- Work to complete
Apart from the pictures, the listing is to be returned exactly.

- Records supplied
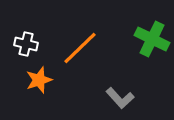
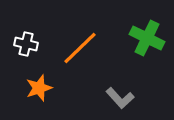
green cross: moved 5 px left, 1 px up
orange star: moved 8 px down
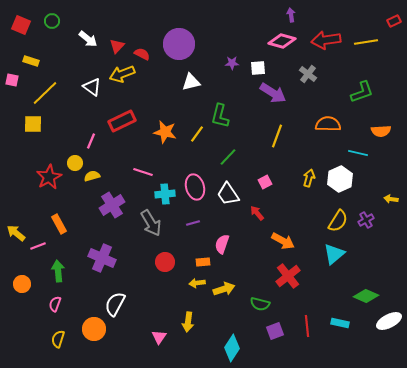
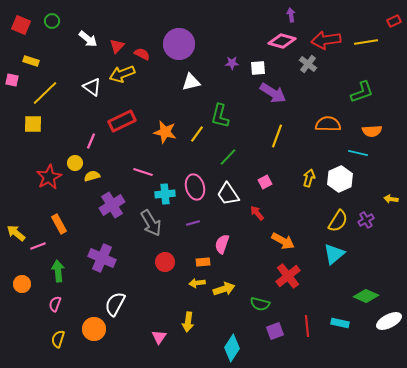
gray cross at (308, 74): moved 10 px up
orange semicircle at (381, 131): moved 9 px left
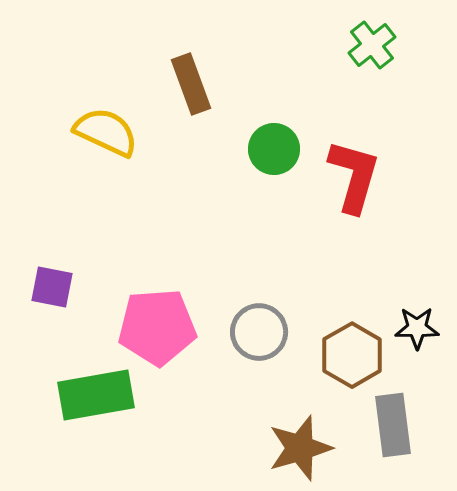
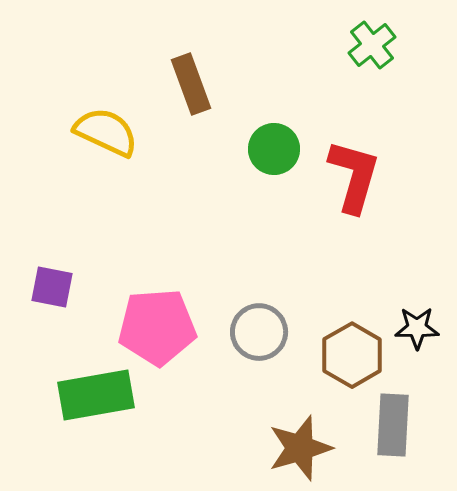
gray rectangle: rotated 10 degrees clockwise
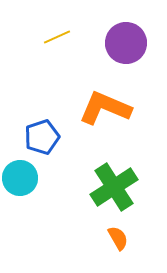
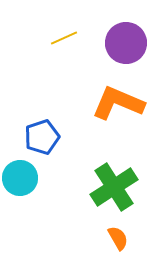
yellow line: moved 7 px right, 1 px down
orange L-shape: moved 13 px right, 5 px up
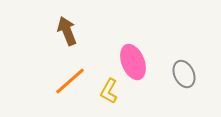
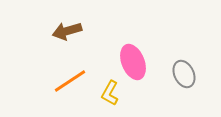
brown arrow: rotated 84 degrees counterclockwise
orange line: rotated 8 degrees clockwise
yellow L-shape: moved 1 px right, 2 px down
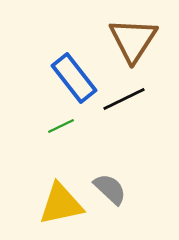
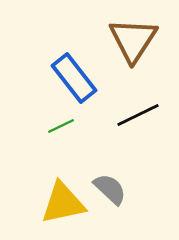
black line: moved 14 px right, 16 px down
yellow triangle: moved 2 px right, 1 px up
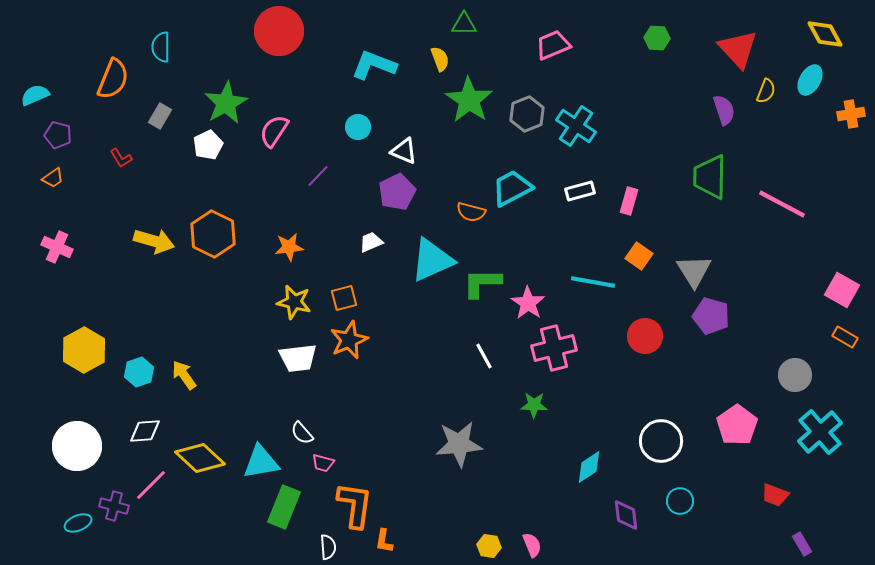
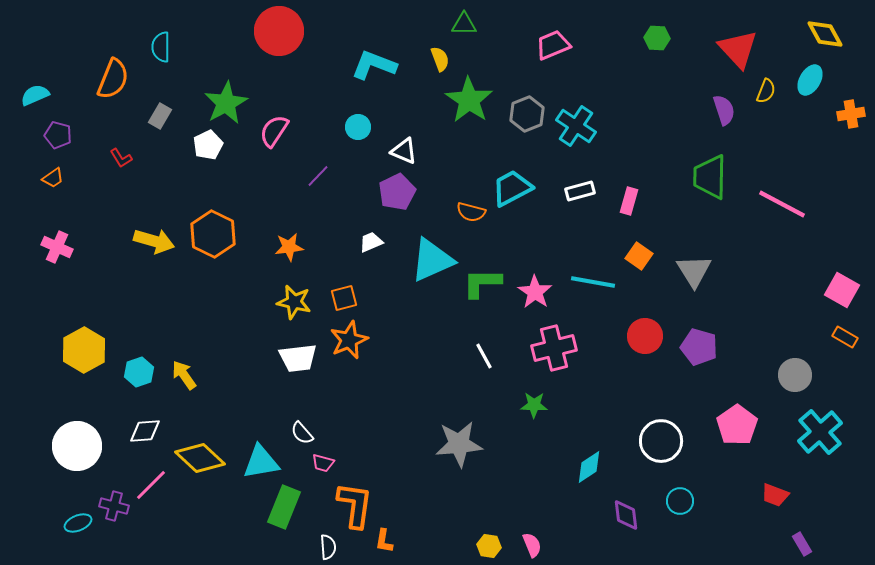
pink star at (528, 303): moved 7 px right, 11 px up
purple pentagon at (711, 316): moved 12 px left, 31 px down
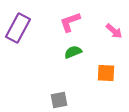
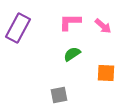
pink L-shape: rotated 20 degrees clockwise
pink arrow: moved 11 px left, 5 px up
green semicircle: moved 1 px left, 2 px down; rotated 12 degrees counterclockwise
gray square: moved 5 px up
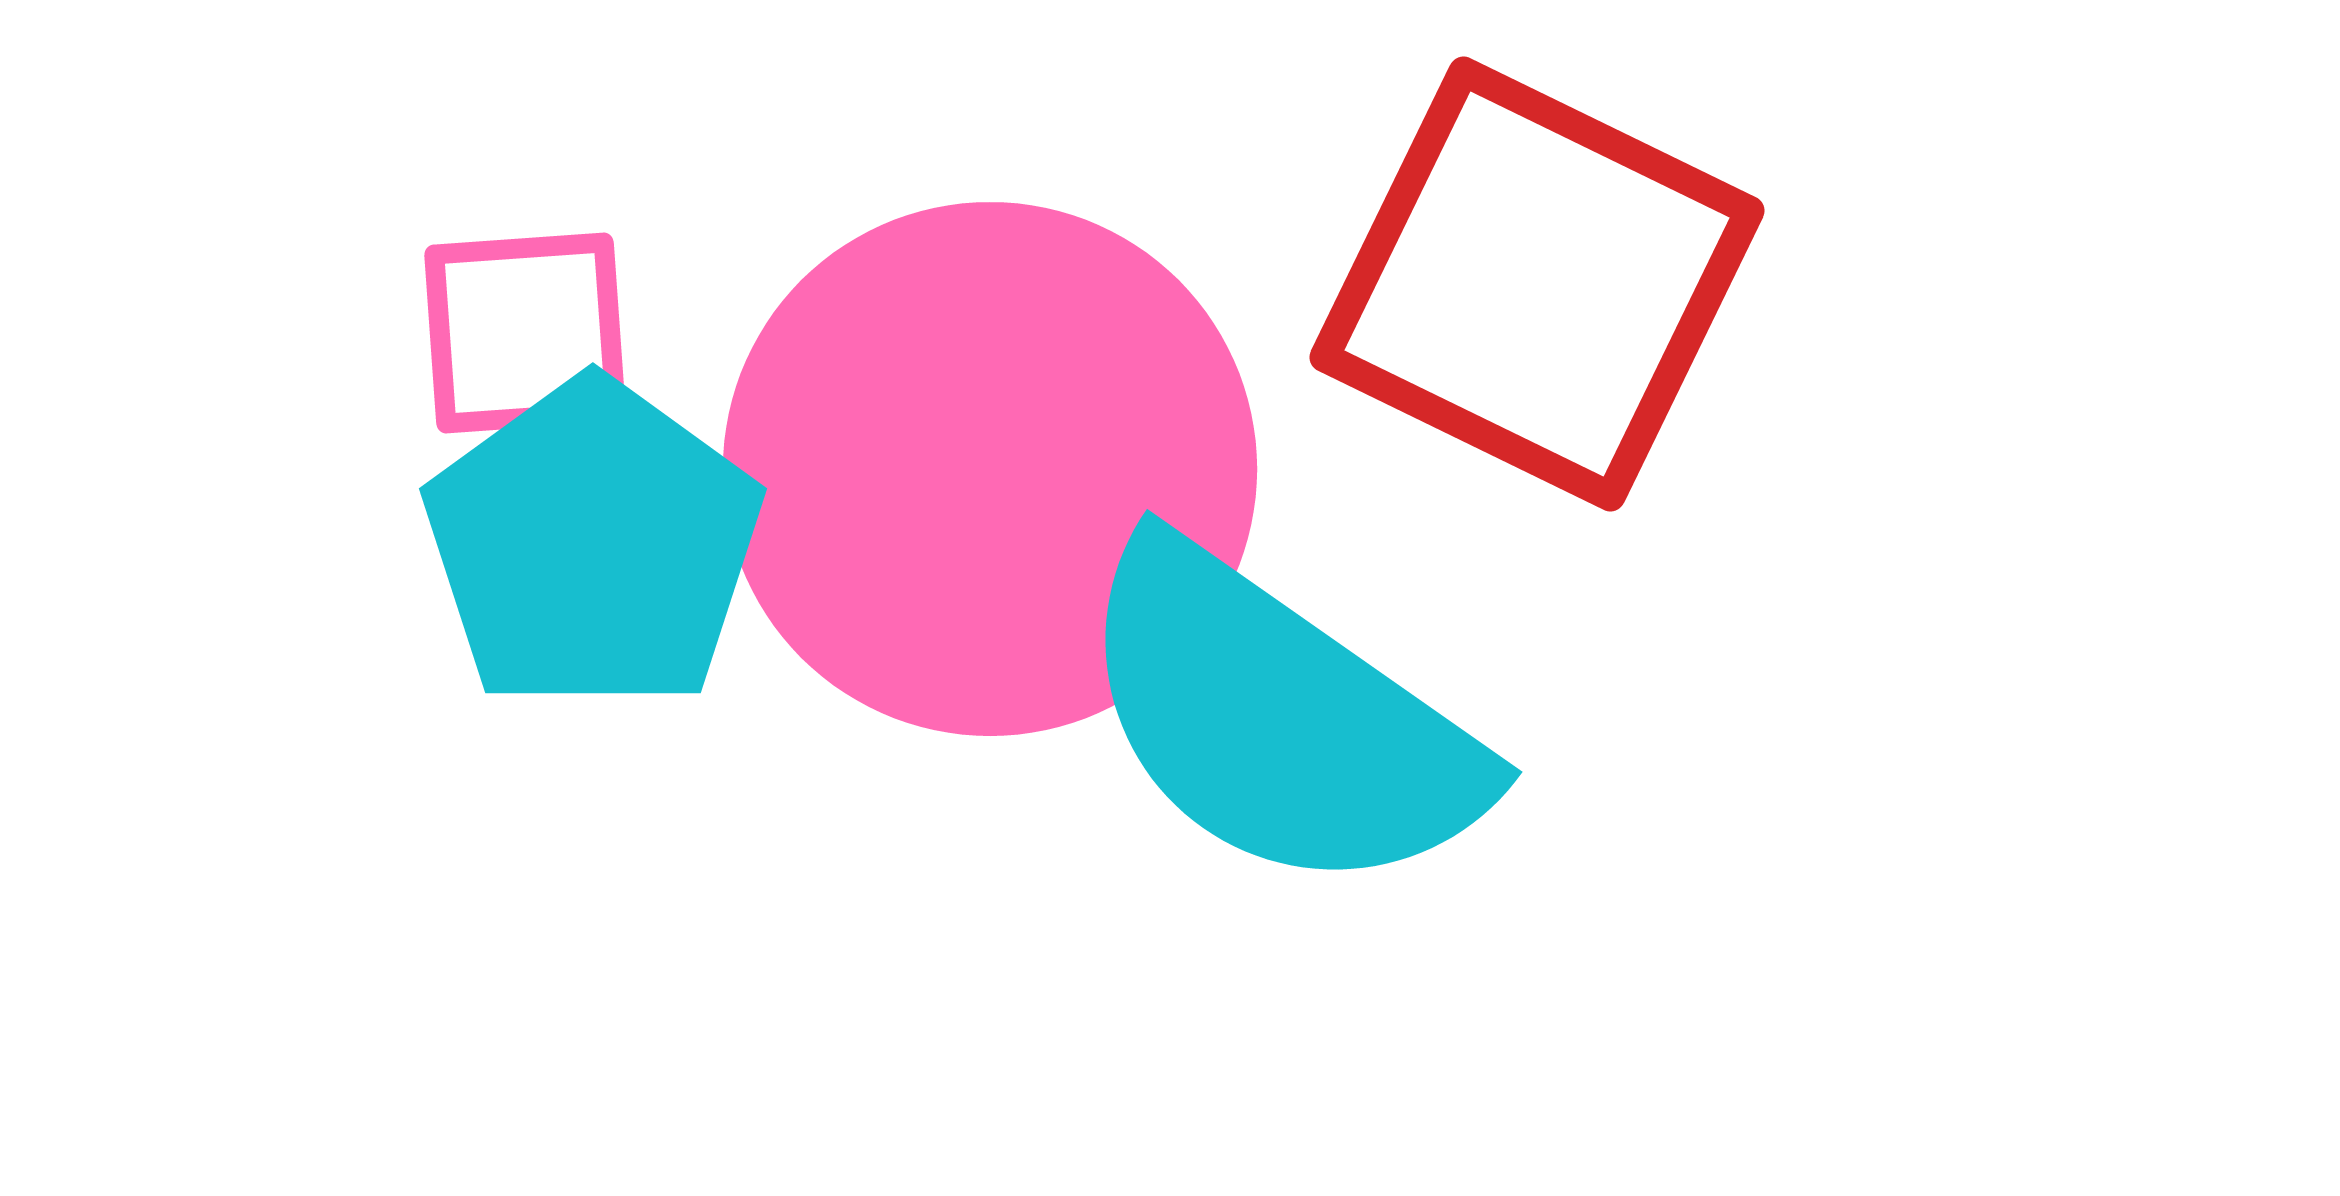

- Response for this exercise
green cross: moved 5 px left, 1 px up
orange star: moved 8 px down
gray cross at (308, 74): moved 10 px up
orange semicircle at (381, 131): moved 9 px left
gray rectangle: rotated 10 degrees clockwise
yellow line: moved 7 px right, 1 px down
orange L-shape: moved 13 px right, 5 px up
brown arrow: rotated 84 degrees counterclockwise
orange line: rotated 8 degrees clockwise
yellow L-shape: moved 1 px right, 2 px down
black line: moved 14 px right, 16 px down
yellow triangle: moved 2 px right, 1 px up
pink star at (528, 303): moved 7 px right, 11 px up
purple pentagon at (711, 316): moved 12 px left, 31 px down
pink L-shape: rotated 20 degrees clockwise
pink arrow: moved 11 px left, 5 px up
green semicircle: moved 1 px left, 2 px down; rotated 12 degrees counterclockwise
gray square: moved 5 px up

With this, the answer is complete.